#### [Try it]
Reproduce the entries in full. Exclude all images from the copy.

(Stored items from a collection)
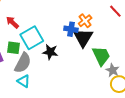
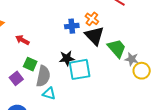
blue cross: (71, 29) -> (72, 26), moved
cyan square: (32, 38) -> (80, 69), moved, turned 35
green square: (13, 48) -> (30, 64), turned 32

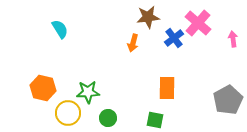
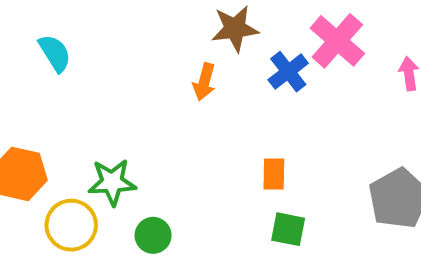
orange rectangle: (167, 88) -> (274, 174), size x0.7
green square: (155, 120) -> (288, 229), moved

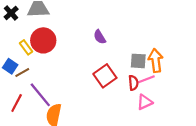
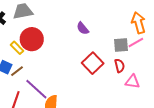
orange arrow: (156, 61) -> (139, 23), moved
pink line: (146, 79) -> (136, 42), moved
pink triangle: (145, 102) -> (132, 82), turned 42

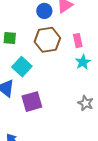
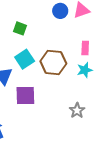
brown hexagon: (47, 40) -> (53, 62), moved

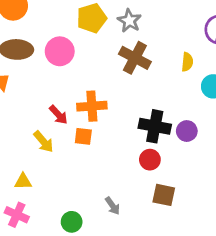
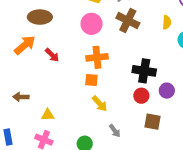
pink circle: (60, 51) -> (91, 24), moved
red arrow: (58, 115) -> (52, 55), moved
purple circle: (187, 131) -> (167, 91), moved
yellow arrow: (43, 142) -> (100, 104), moved

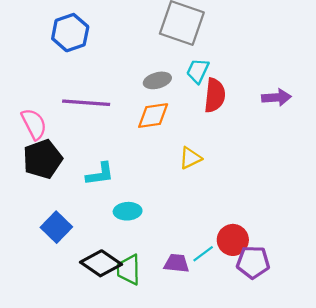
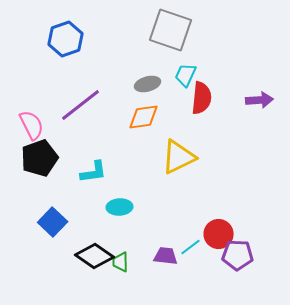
purple line: (86, 103) -> (81, 105), turned -42
yellow triangle: (190, 158) -> (179, 157), size x1.6
green trapezoid: (129, 270) -> (121, 262), size x0.7

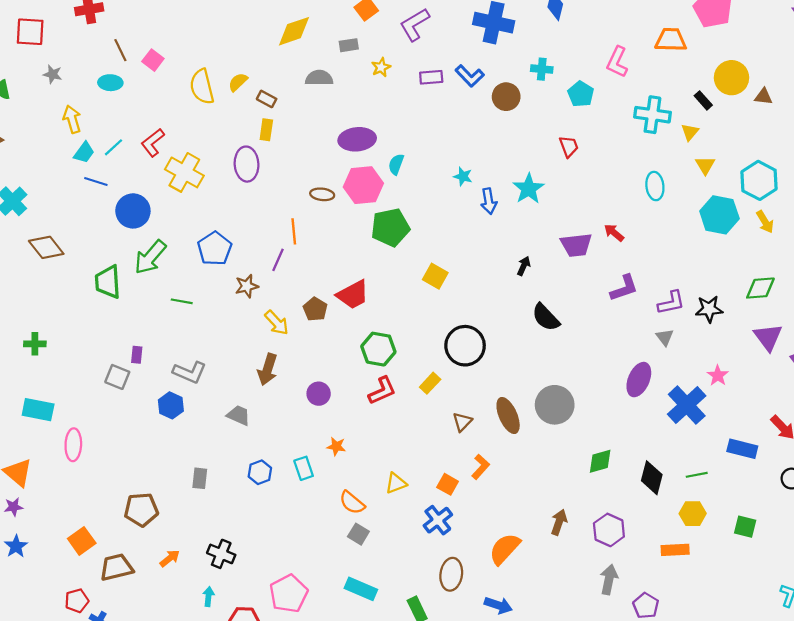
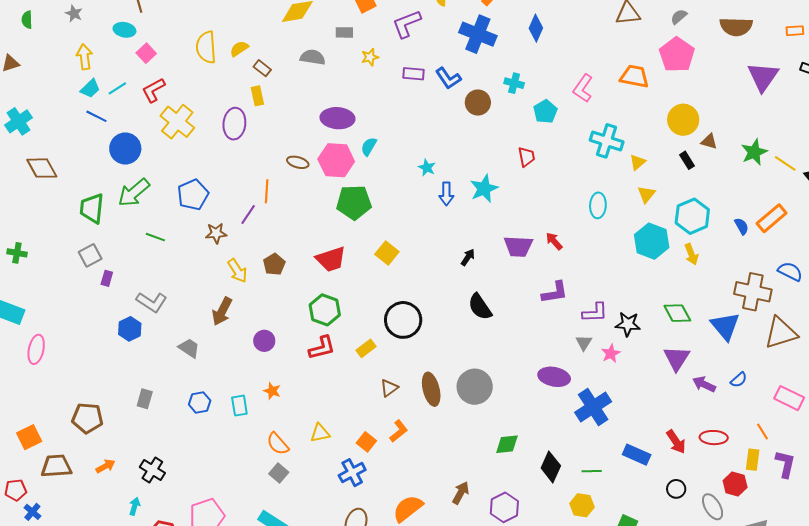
pink square: (153, 60) -> (146, 53), moved
black rectangle: (703, 100) -> (687, 160), moved
yellow rectangle: (266, 130) -> (257, 96), turned -30
green diamond: (760, 288) -> (677, 313), turned 56
red trapezoid: (353, 295) -> (331, 259), moved
pink star: (718, 376) -> (611, 353), moved
gray square: (117, 377) -> (90, 255), moved, turned 30
purple ellipse: (639, 380) -> (554, 377), turned 68

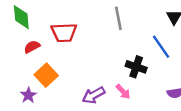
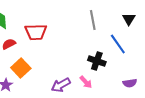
gray line: (118, 18) -> (93, 20), moved

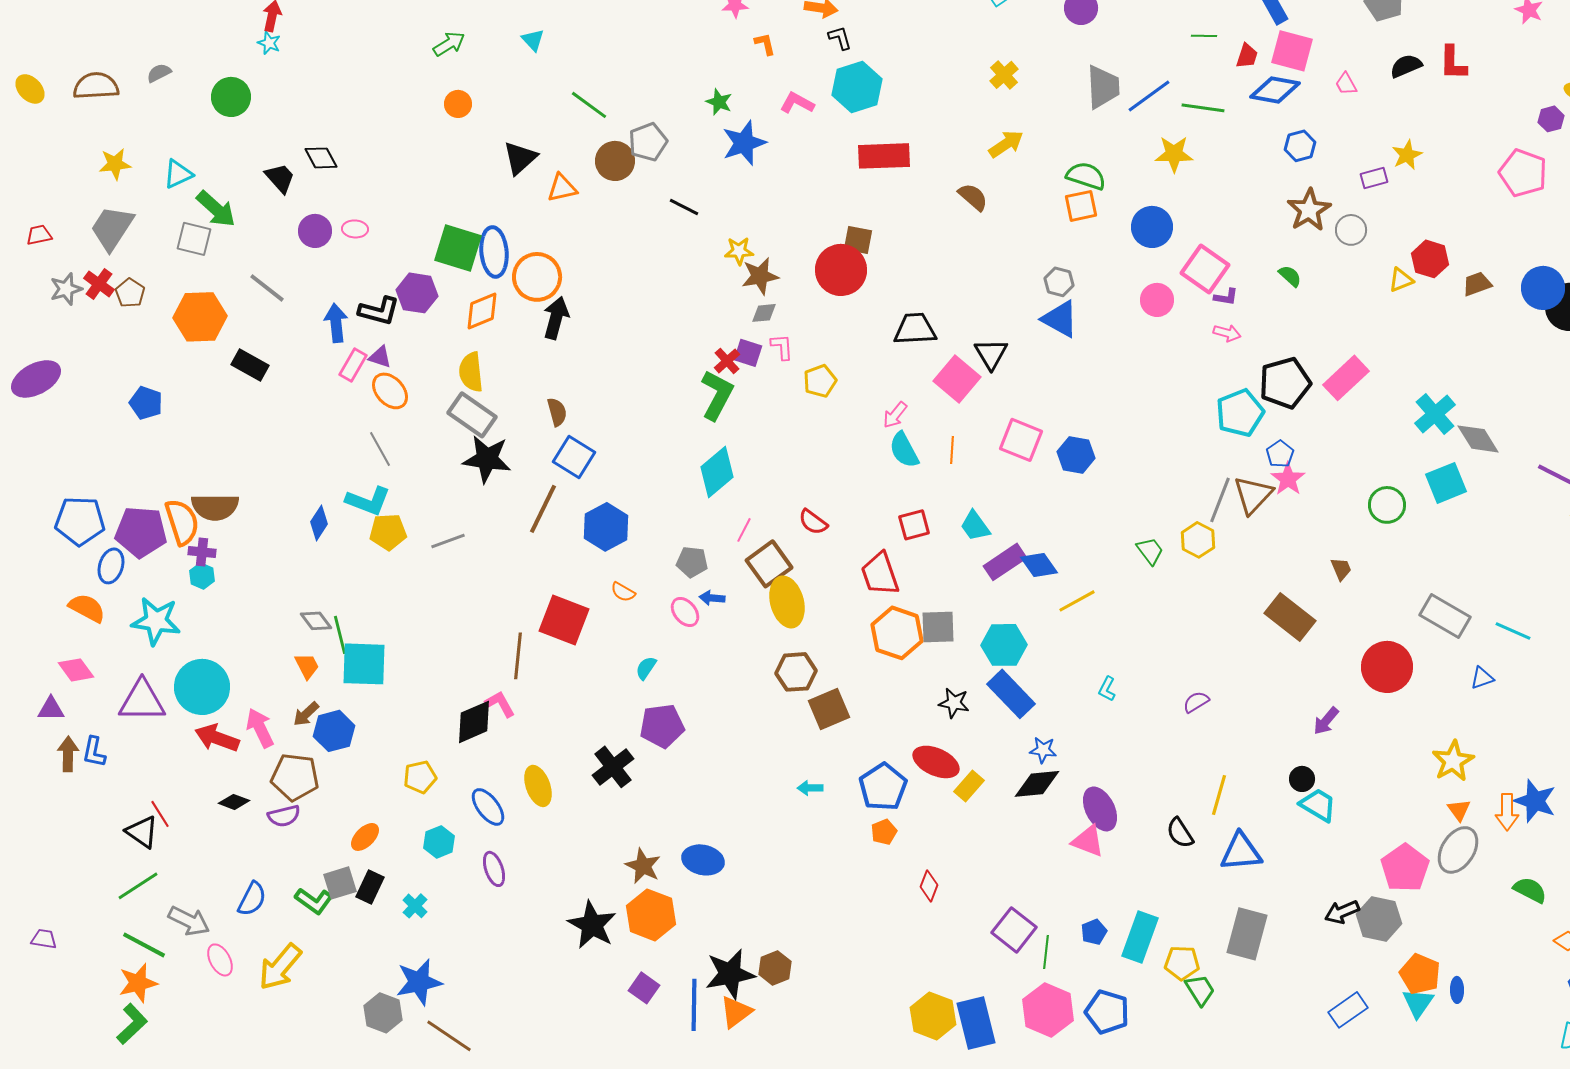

#### [Completed exercise]
blue cross: (71, 29) -> (72, 26), moved
cyan square: (32, 38) -> (80, 69), moved, turned 35
green square: (13, 48) -> (30, 64), turned 32

orange rectangle: (167, 88) -> (274, 174), size x0.7
green square: (155, 120) -> (288, 229), moved

orange arrow: (156, 61) -> (139, 23), moved
pink line: (146, 79) -> (136, 42), moved
pink triangle: (145, 102) -> (132, 82), turned 42

brown hexagon: (47, 40) -> (53, 62), moved

pink circle: (60, 51) -> (91, 24), moved
red arrow: (58, 115) -> (52, 55), moved
purple circle: (187, 131) -> (167, 91), moved
yellow arrow: (43, 142) -> (100, 104), moved

purple line: (86, 103) -> (81, 105), turned -42
yellow triangle: (190, 158) -> (179, 157), size x1.6
green trapezoid: (129, 270) -> (121, 262), size x0.7

pink square: (153, 60) -> (146, 53), moved
black rectangle: (703, 100) -> (687, 160), moved
yellow rectangle: (266, 130) -> (257, 96), turned -30
green diamond: (760, 288) -> (677, 313), turned 56
red trapezoid: (353, 295) -> (331, 259), moved
pink star: (718, 376) -> (611, 353), moved
gray square: (117, 377) -> (90, 255), moved, turned 30
purple ellipse: (639, 380) -> (554, 377), turned 68

gray line: (118, 18) -> (93, 20), moved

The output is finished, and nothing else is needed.